What are the lines from the one with "[(256,253),(246,242),(235,252),(228,259),(237,270),(256,253)]" through the end of the records below, written out exactly and without the pictures?

Shape outline coordinates:
######
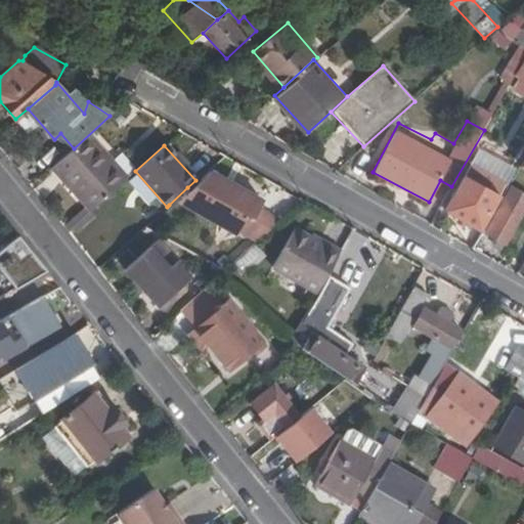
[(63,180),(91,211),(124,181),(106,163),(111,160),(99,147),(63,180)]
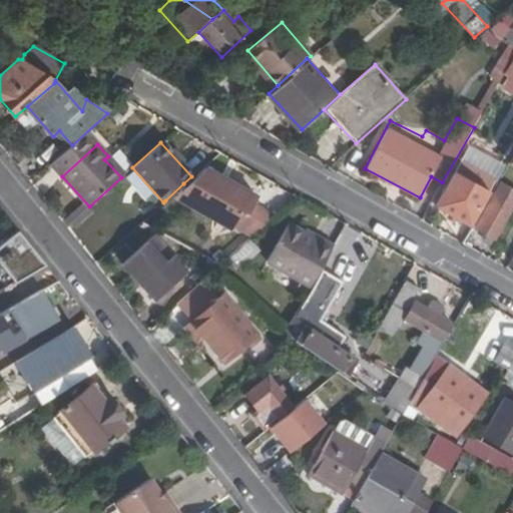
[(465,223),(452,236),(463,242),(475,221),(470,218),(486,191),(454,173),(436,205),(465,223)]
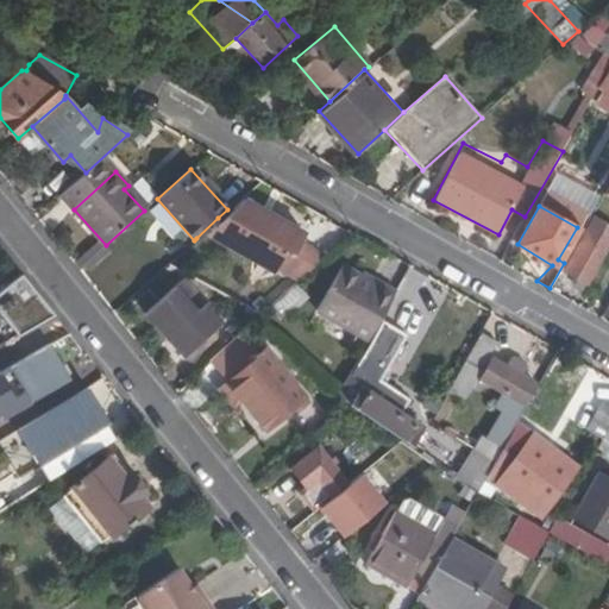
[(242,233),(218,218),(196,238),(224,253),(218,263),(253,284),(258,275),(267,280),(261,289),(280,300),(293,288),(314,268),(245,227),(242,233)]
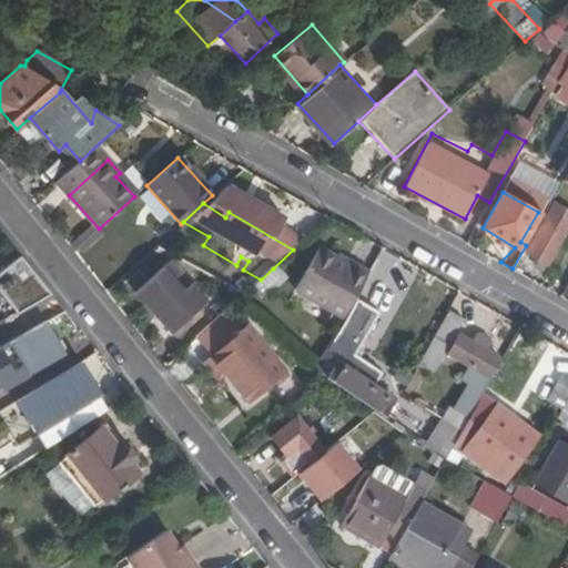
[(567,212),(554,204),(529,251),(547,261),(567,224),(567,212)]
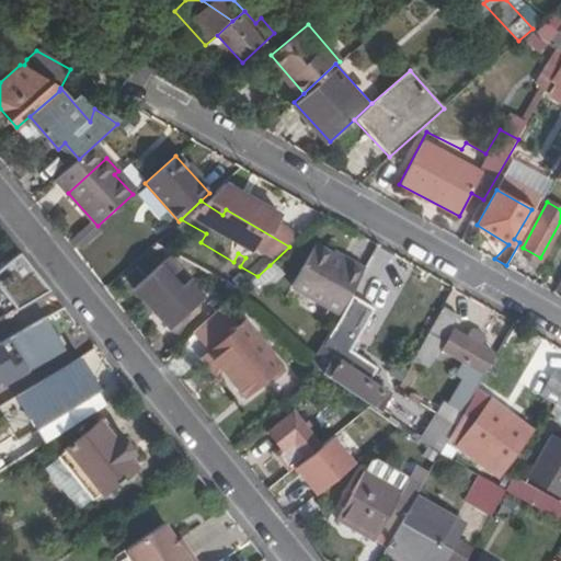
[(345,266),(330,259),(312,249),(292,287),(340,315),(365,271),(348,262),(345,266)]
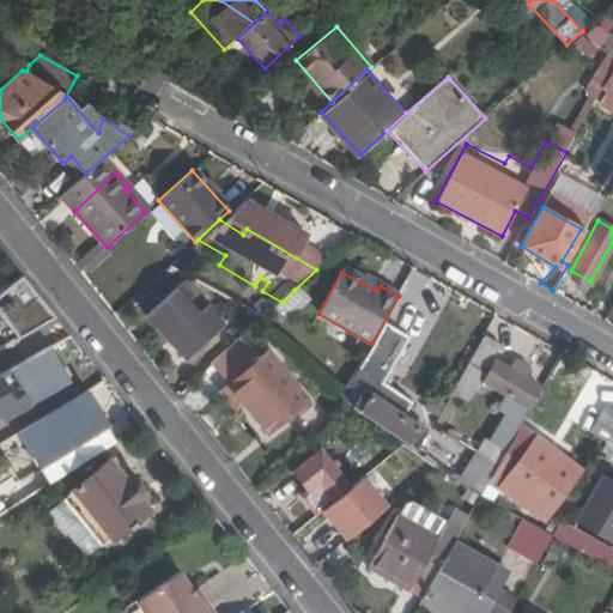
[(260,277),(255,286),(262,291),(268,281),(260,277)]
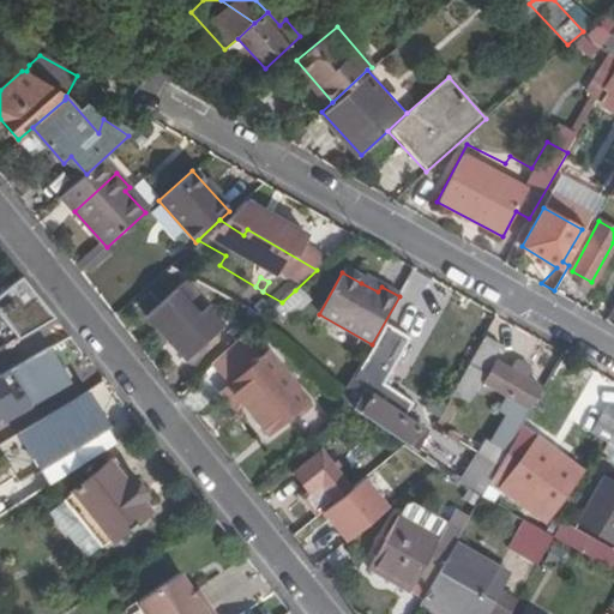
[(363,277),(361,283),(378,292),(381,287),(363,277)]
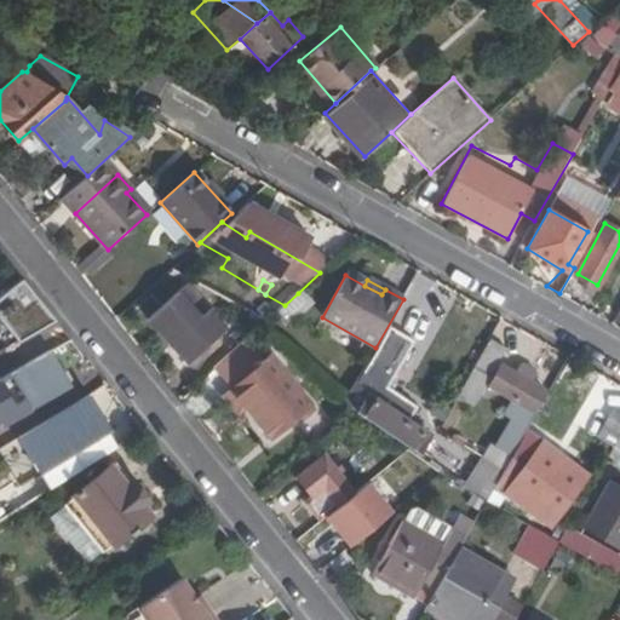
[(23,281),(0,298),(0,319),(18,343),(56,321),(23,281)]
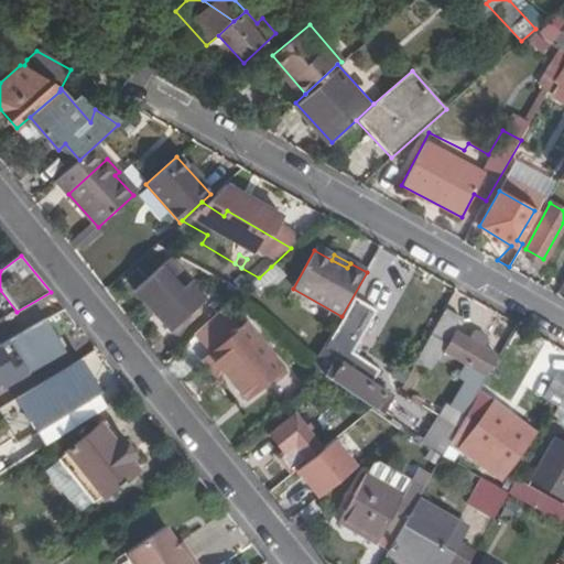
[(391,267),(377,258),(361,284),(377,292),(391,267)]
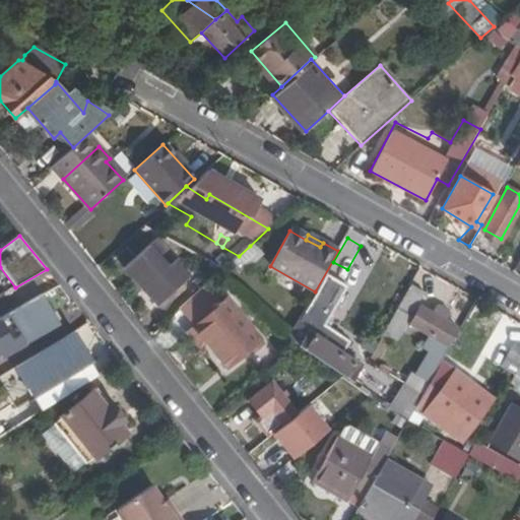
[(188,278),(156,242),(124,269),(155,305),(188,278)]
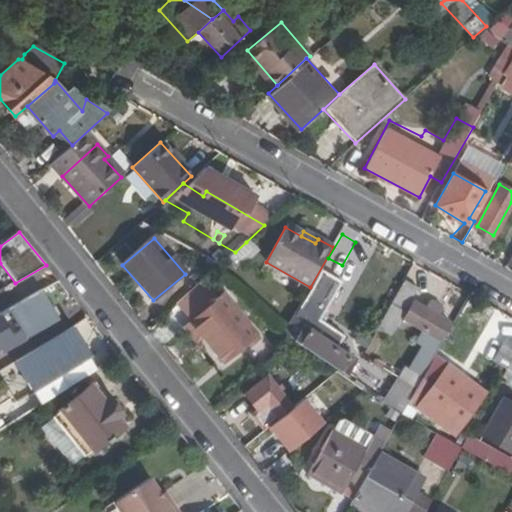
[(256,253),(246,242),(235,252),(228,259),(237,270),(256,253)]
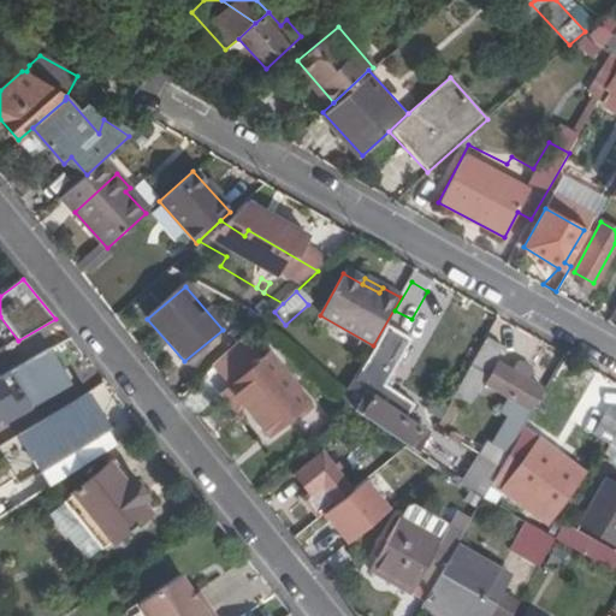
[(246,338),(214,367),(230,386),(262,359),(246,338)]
######
**Output below**
[(256,253),(246,242),(235,252),(228,259),(237,270),(256,253)]
[(246,338),(214,367),(230,386),(262,359),(246,338)]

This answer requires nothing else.